### Problem description:
Exactly the lines from the one containing "(197, 417) = (490, 448): red" to the final line below should be output, and no others.

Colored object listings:

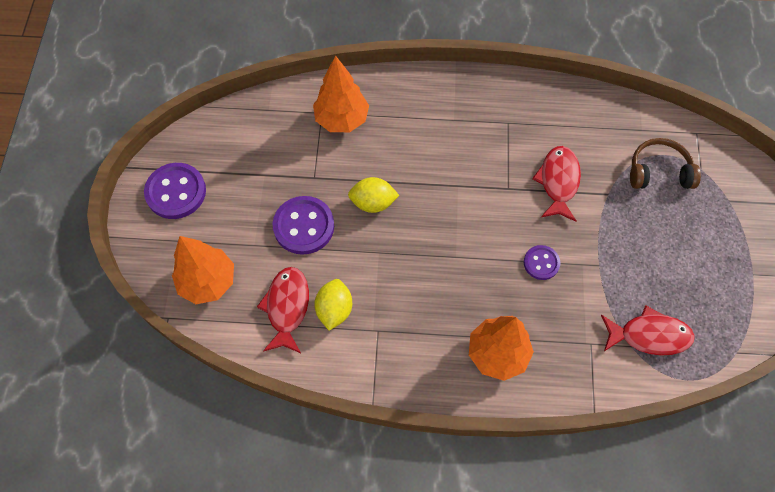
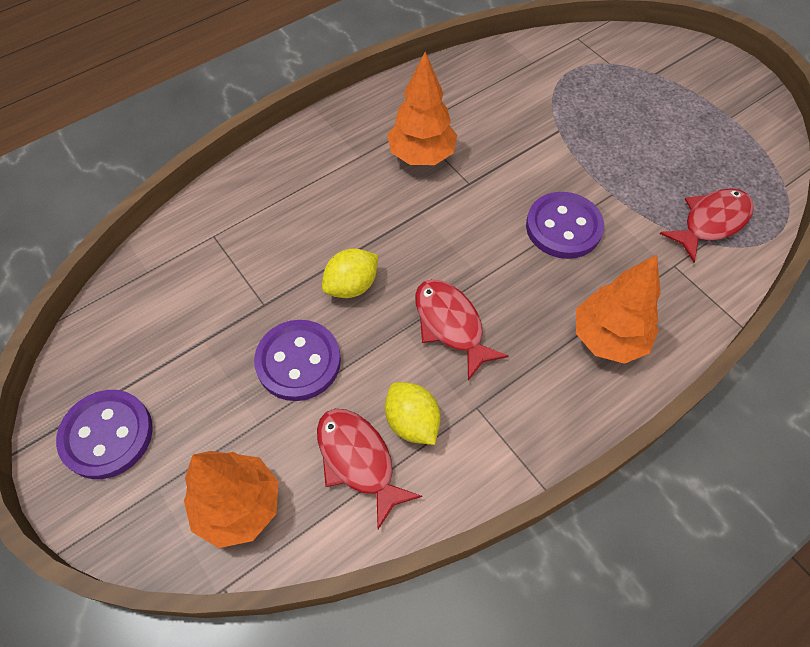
camera: 40 degrees left, 5 degrees down
(342, 119) = (242, 228): orange tree -> orange tree (421, 156)
(541, 263) = (563, 227): purple button -> purple button, size x1.74
(558, 182) = (507, 148): red fish -> red fish (451, 325)
(659, 172) = (580, 86): brown headphones -> none

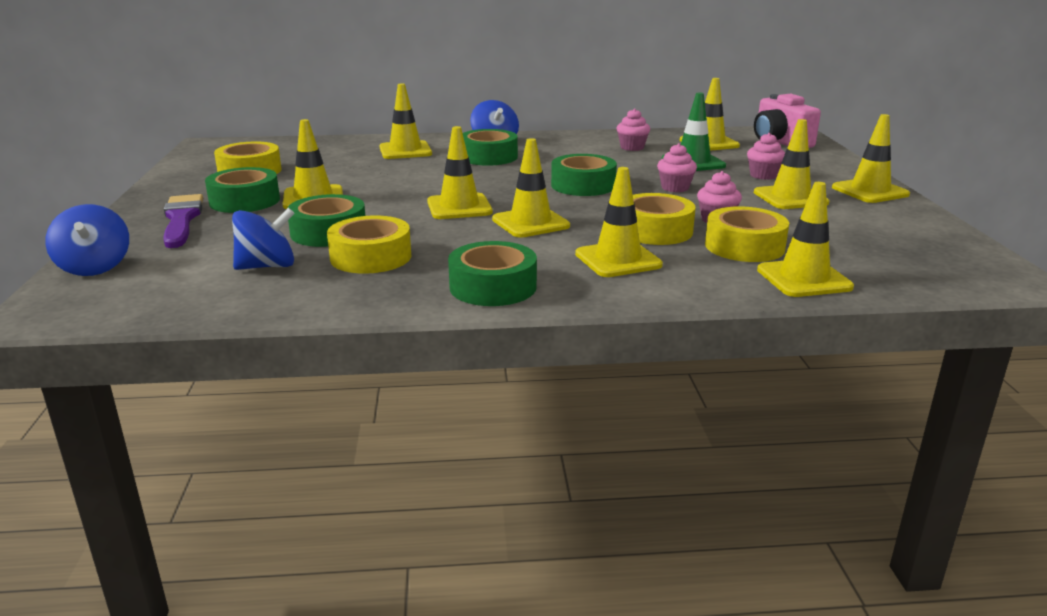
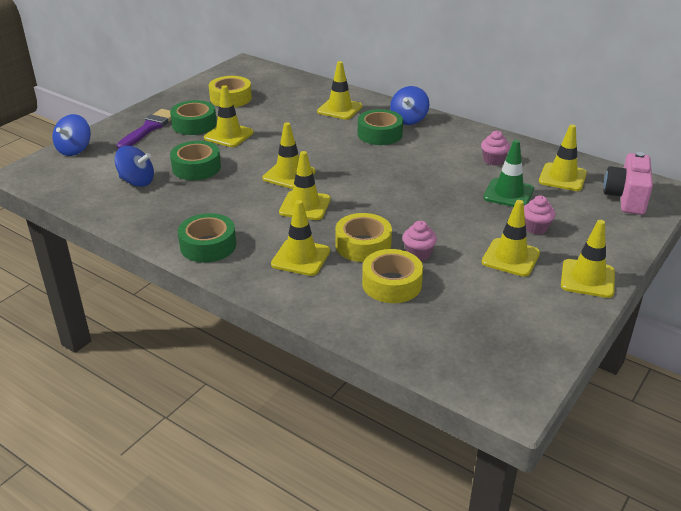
camera: 40 degrees right, 10 degrees up
(371, 257) = (188, 196): yellow tape -> none
(583, 185) = (391, 186): green tape -> none
(675, 188) = (447, 213): pink cupcake -> none
(804, 279) = (376, 326): yellow traffic cone -> none

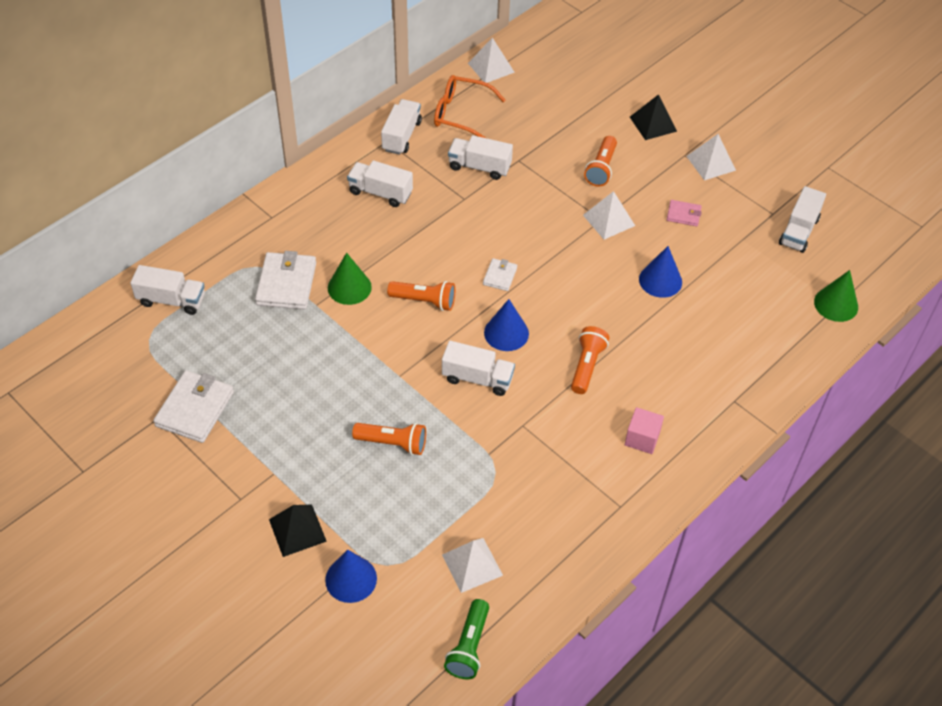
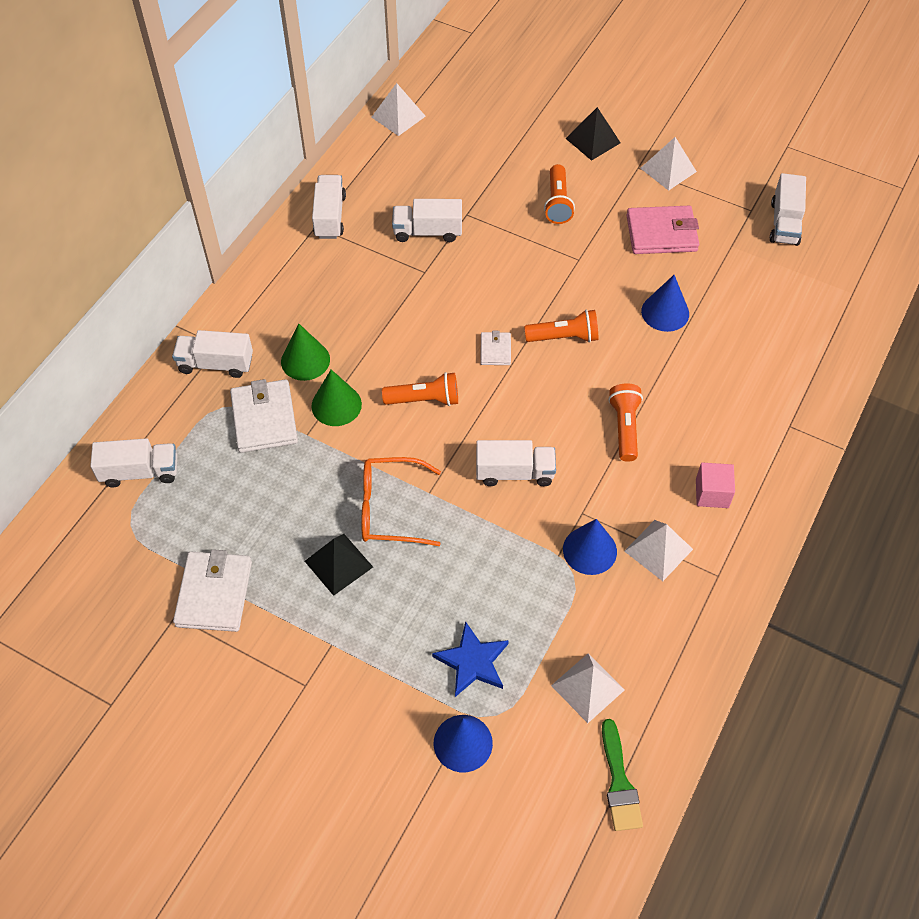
camera: 15 degrees left, 5 degrees up
(297, 530) = (382, 703): black pyramid -> black pyramid (338, 564)
(380, 193) = (330, 287): white truck -> white truck (216, 364)
(383, 518) = (472, 662): none -> blue star
(392, 443) = (450, 572): orange flashlight -> orange flashlight (564, 337)
(460, 114) = (385, 177): orange glasses -> orange glasses (389, 509)
(469, 646) = (619, 782): green flashlight -> green brush
(506, 333) = (526, 413): blue cone -> blue cone (589, 550)
(609, 220) = (587, 258): white pyramid -> white pyramid (658, 550)
(683, 215) = (661, 233): pink wallet -> pink wallet, size x1.89
(836, 304) = (851, 293): green cone -> green cone (305, 360)

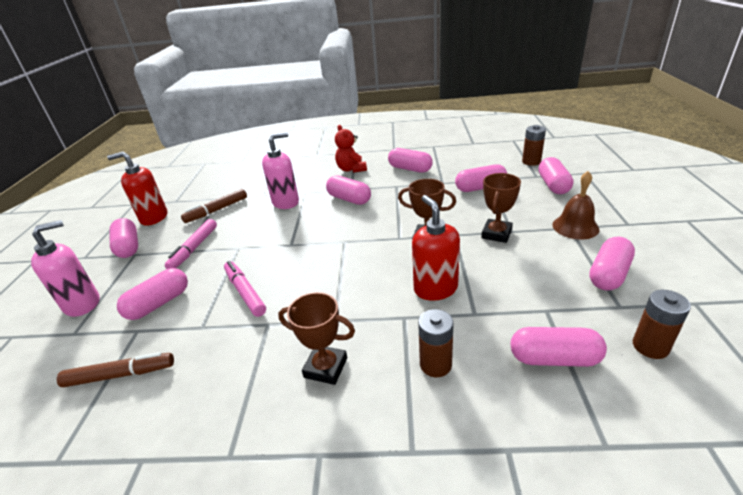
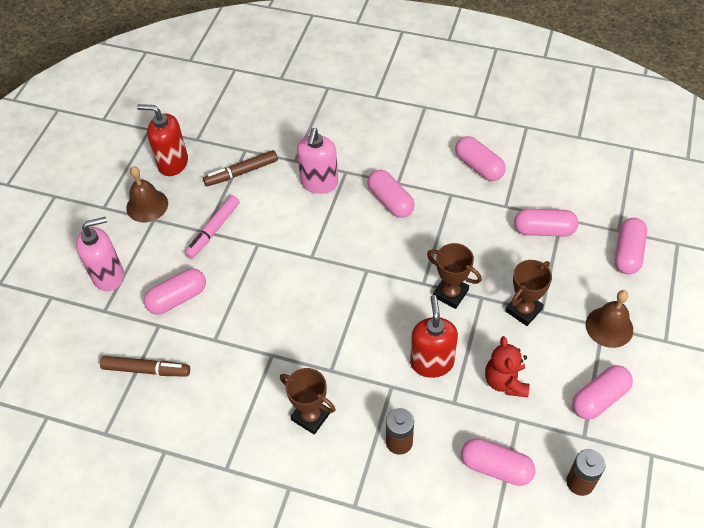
camera: 15 degrees right, 20 degrees up
(128, 247) = (147, 205): pink capsule -> brown bell
(245, 292) = (257, 310): pink marker -> none
(286, 202) = (319, 183): pink soap dispenser -> pink soap dispenser turned 120 degrees clockwise
(351, 169) = (409, 143): red teddy bear -> red teddy bear (505, 381)
(531, 162) = (628, 201): brown battery -> none

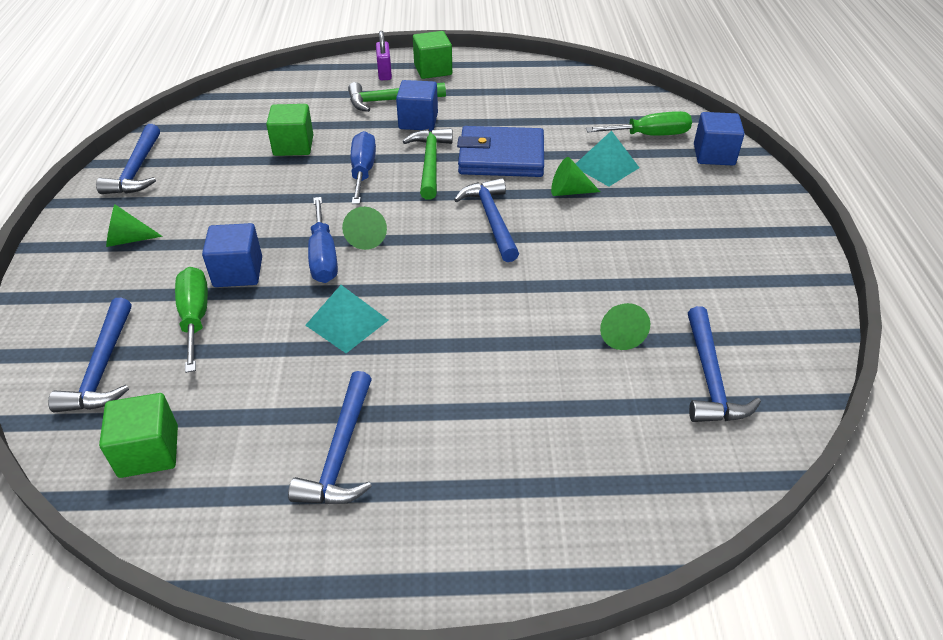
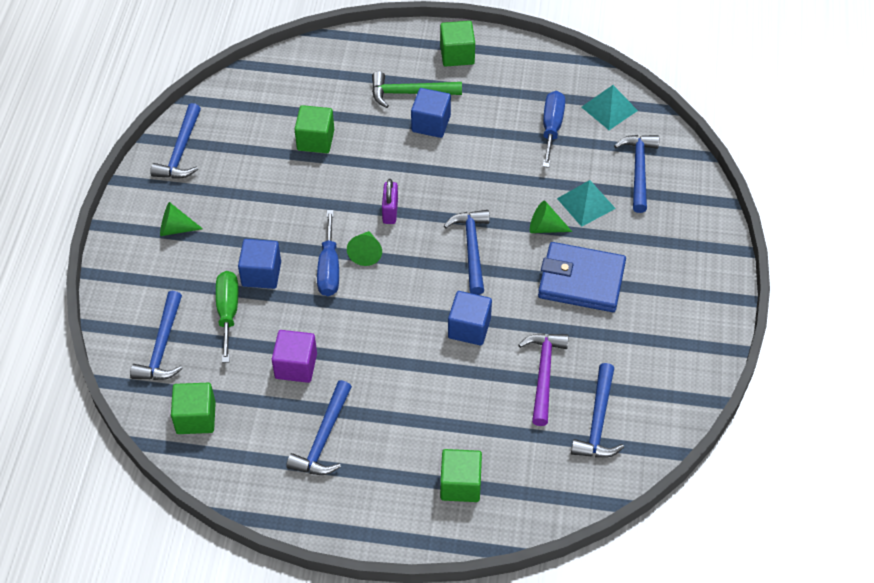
camera: 10 degrees right, 10 degrees up
(291, 366) = (296, 366): none -> purple cube
(347, 322) = (340, 333): turquoise pyramid -> turquoise pyramid (609, 108)
(363, 171) = (372, 179): blue screwdriver -> blue screwdriver (551, 128)
(384, 73) = (410, 53): purple padlock -> purple padlock (390, 211)
(430, 163) = (432, 177): green hammer -> none
(501, 157) = (496, 179): blue wallet -> blue wallet (581, 280)
(552, 486) = (460, 484): none -> green cube
(619, 333) = (543, 374): green cone -> purple hammer
(650, 135) = (638, 170): green screwdriver -> blue hammer
(714, 155) = (688, 202): blue cube -> blue cube (469, 328)

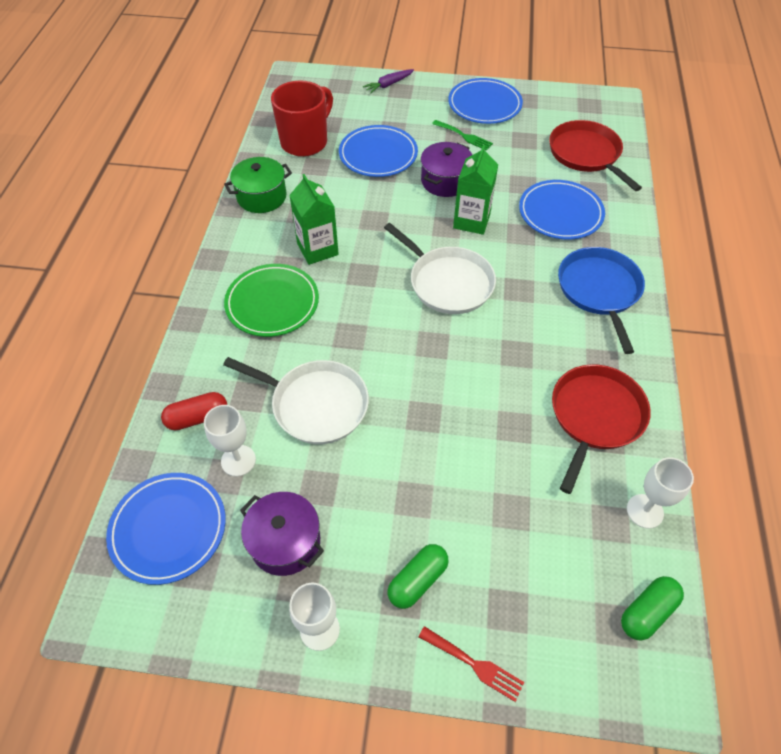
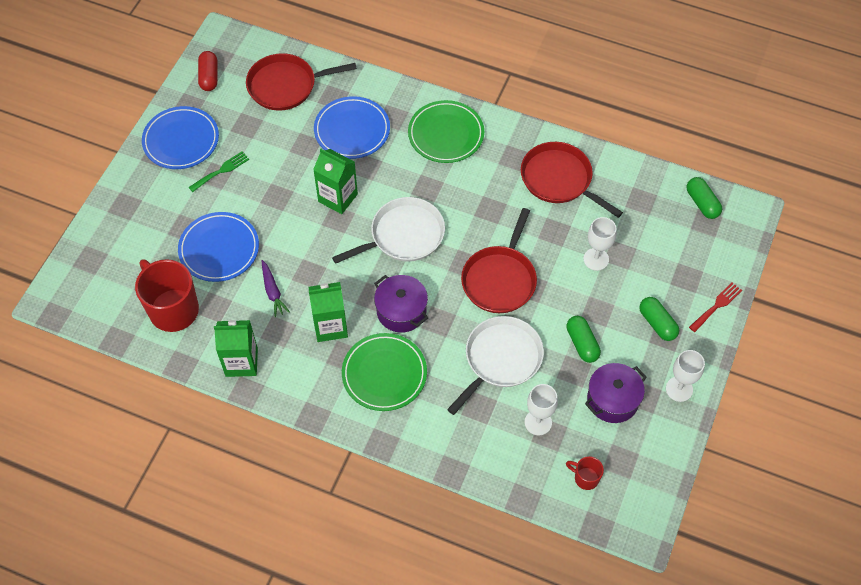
camera: 75 degrees left, 5 degrees up
(168, 529) = (585, 478): blue plate -> red mug
(197, 417) = (490, 448): red capsule -> red capsule (209, 77)
(262, 197) = (241, 362): green pot -> green carton
(360, 489) = (582, 343): none -> green capsule
(388, 85) = (110, 214): purple carrot -> purple carrot (273, 292)
(423, 382) = (500, 279): none -> red pan
(445, 181) = (279, 204): purple pot -> purple pot (401, 311)
(599, 290) = (446, 134): blue pan -> green plate
(645, 511) = (637, 178): white goblet -> white goblet (596, 259)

### Written solution:
(197, 417) = (490, 448): red capsule -> red capsule (209, 77)
(262, 197) = (241, 362): green pot -> green carton
(360, 489) = (582, 343): none -> green capsule
(388, 85) = (110, 214): purple carrot -> purple carrot (273, 292)
(423, 382) = (500, 279): none -> red pan
(445, 181) = (279, 204): purple pot -> purple pot (401, 311)
(599, 290) = (446, 134): blue pan -> green plate
(645, 511) = (637, 178): white goblet -> white goblet (596, 259)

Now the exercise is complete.